Dataset items:
%%
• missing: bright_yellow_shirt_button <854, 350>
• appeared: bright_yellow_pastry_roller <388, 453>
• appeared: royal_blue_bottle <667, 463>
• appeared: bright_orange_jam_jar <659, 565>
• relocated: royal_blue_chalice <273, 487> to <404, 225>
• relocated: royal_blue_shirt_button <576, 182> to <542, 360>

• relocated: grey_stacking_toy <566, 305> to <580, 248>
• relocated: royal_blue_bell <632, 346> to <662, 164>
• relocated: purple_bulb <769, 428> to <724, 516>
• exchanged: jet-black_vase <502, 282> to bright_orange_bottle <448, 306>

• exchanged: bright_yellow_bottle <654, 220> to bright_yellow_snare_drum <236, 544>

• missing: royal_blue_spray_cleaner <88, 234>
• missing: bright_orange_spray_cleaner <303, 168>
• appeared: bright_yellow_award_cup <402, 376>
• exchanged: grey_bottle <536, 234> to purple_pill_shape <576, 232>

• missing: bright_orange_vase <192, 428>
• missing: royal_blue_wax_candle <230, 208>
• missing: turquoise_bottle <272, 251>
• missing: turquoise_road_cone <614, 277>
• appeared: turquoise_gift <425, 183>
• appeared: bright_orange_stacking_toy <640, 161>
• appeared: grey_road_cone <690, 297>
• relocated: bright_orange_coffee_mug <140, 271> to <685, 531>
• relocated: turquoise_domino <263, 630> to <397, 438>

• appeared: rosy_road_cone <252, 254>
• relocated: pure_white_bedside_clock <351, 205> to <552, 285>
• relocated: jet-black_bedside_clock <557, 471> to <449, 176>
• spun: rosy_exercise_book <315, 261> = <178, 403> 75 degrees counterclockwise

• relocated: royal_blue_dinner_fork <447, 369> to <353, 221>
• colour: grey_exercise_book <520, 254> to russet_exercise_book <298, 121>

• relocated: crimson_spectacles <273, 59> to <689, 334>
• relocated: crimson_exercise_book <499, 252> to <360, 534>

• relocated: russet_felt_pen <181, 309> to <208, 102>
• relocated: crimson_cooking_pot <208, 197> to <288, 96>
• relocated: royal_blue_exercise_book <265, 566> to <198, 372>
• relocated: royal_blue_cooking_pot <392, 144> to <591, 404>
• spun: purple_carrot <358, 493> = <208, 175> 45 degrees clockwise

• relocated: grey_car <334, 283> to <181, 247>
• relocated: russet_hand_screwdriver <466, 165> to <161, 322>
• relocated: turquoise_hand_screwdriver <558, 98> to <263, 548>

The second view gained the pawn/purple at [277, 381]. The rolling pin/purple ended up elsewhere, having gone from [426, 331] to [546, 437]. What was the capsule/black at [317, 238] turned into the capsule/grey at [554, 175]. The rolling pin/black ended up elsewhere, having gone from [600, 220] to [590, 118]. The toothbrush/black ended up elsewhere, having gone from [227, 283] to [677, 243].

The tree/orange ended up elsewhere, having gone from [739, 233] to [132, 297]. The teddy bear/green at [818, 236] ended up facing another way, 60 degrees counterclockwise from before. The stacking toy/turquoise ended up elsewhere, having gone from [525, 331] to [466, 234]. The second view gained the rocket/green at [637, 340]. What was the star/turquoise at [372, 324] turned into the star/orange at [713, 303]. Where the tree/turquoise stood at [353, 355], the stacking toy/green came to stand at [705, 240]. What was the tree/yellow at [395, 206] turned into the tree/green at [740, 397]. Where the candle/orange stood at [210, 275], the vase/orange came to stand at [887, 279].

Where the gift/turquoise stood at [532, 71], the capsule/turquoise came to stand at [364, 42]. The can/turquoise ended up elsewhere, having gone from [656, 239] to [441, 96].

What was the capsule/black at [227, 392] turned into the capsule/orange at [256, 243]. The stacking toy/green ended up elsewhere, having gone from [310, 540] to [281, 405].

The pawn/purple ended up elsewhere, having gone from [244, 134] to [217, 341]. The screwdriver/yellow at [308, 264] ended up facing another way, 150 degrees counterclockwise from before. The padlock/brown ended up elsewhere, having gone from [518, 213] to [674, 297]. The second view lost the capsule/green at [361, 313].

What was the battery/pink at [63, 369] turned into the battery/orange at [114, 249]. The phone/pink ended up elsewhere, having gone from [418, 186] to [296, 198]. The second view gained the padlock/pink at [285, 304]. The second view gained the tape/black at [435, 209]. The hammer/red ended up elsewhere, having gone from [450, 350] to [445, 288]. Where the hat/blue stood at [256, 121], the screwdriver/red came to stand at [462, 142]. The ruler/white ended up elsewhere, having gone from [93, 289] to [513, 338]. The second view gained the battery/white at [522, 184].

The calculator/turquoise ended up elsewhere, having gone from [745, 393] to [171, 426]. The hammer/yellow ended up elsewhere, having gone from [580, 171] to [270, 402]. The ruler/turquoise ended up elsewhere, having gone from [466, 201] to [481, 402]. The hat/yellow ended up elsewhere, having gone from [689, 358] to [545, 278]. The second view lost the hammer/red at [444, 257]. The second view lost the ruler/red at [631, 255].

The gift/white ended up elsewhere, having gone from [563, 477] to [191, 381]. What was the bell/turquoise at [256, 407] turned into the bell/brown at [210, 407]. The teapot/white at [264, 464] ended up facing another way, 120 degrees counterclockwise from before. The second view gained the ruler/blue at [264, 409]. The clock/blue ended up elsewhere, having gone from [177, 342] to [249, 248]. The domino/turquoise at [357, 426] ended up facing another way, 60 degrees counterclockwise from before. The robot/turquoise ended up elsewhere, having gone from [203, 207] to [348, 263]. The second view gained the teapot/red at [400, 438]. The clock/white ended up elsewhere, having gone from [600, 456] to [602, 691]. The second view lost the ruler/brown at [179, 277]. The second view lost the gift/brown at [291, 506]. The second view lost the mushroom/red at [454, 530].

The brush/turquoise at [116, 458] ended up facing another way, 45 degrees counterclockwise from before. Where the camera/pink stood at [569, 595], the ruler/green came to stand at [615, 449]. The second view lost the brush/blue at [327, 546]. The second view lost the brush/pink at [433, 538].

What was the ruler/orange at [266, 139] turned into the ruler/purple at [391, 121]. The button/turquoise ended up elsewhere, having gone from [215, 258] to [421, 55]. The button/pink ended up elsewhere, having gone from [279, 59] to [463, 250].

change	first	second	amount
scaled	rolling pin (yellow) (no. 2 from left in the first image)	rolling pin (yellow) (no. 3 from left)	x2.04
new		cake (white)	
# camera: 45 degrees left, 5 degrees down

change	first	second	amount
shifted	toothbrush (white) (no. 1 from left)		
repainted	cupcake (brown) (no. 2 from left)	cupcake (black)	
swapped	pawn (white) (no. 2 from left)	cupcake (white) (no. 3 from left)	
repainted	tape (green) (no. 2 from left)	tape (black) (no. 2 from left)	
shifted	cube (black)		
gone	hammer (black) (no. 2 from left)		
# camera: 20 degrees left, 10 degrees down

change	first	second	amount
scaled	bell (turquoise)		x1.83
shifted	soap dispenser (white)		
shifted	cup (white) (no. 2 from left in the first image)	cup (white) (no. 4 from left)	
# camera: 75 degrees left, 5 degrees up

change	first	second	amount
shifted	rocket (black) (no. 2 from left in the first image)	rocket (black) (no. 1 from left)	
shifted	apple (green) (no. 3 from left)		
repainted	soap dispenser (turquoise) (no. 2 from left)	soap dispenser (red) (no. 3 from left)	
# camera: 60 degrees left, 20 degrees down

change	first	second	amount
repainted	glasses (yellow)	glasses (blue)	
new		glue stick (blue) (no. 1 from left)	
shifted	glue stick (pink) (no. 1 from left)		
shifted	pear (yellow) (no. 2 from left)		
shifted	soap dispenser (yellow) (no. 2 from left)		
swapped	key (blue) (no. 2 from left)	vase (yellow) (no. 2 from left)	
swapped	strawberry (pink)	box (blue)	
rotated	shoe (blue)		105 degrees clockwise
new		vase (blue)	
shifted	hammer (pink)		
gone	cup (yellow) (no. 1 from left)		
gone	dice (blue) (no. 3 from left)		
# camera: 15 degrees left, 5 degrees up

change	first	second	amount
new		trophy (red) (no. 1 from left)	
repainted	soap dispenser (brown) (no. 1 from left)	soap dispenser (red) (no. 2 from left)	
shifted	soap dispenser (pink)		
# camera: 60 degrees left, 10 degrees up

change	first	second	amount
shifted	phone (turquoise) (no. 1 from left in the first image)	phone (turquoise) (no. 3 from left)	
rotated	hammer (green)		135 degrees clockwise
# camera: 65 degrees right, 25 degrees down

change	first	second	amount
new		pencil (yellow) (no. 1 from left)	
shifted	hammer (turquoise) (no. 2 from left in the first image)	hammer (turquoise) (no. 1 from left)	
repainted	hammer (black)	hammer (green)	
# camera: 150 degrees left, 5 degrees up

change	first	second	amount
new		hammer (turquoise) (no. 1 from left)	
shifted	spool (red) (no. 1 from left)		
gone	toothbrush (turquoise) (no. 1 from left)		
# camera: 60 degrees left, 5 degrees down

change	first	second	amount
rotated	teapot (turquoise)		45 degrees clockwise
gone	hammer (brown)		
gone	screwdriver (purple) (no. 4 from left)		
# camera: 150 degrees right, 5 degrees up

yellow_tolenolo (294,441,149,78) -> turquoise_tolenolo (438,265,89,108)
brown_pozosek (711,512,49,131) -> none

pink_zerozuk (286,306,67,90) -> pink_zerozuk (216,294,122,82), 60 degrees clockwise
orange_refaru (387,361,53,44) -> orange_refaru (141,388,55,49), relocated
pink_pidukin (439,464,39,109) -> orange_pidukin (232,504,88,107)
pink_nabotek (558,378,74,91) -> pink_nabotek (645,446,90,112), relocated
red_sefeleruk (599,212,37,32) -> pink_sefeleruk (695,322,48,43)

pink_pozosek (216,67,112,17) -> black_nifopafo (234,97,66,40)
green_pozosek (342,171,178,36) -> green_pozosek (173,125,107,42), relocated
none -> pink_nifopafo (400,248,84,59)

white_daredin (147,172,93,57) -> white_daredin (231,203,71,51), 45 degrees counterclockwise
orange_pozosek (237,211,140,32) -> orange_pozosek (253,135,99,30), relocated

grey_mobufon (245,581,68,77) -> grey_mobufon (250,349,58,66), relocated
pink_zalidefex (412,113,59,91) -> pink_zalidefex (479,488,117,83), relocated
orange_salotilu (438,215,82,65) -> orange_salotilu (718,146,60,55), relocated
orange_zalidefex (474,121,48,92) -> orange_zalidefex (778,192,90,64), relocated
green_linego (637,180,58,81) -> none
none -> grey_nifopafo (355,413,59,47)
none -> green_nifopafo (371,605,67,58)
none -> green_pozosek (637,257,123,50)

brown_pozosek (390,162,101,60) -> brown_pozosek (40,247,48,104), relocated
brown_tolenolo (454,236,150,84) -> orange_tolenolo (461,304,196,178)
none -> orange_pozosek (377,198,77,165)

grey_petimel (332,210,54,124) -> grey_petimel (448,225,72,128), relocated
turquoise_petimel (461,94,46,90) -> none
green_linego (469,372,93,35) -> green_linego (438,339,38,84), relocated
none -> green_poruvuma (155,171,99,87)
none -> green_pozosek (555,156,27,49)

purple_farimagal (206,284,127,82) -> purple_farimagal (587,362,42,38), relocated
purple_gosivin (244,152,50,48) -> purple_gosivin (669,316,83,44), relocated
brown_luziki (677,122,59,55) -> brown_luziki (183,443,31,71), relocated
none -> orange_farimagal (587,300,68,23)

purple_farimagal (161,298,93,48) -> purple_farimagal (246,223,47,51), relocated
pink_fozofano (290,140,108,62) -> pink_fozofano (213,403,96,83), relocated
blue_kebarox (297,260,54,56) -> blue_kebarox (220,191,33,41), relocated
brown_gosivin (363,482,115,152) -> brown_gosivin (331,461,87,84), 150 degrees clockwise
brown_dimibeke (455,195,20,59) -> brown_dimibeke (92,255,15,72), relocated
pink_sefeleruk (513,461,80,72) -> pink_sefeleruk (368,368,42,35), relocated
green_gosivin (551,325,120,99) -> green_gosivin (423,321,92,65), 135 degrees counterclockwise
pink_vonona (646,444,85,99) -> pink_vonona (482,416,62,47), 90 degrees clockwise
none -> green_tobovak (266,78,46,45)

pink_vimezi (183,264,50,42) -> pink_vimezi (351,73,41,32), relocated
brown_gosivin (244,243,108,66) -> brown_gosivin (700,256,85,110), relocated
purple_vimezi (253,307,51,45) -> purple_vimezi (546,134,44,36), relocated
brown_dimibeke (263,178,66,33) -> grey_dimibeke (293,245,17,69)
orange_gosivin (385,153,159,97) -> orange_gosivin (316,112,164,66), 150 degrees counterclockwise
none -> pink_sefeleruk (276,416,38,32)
%%
YOUR OBJECTIVE
Among the records above, a stretch begins at the line containing "bright_orange_jam_jar <659, 565>" and ends at the line containing "to <404, 225>". Restate that stretch word for word, and nothing else.

OUTPUT FOR THIS TASK
• appeared: bright_orange_jam_jar <659, 565>
• relocated: royal_blue_chalice <273, 487> to <404, 225>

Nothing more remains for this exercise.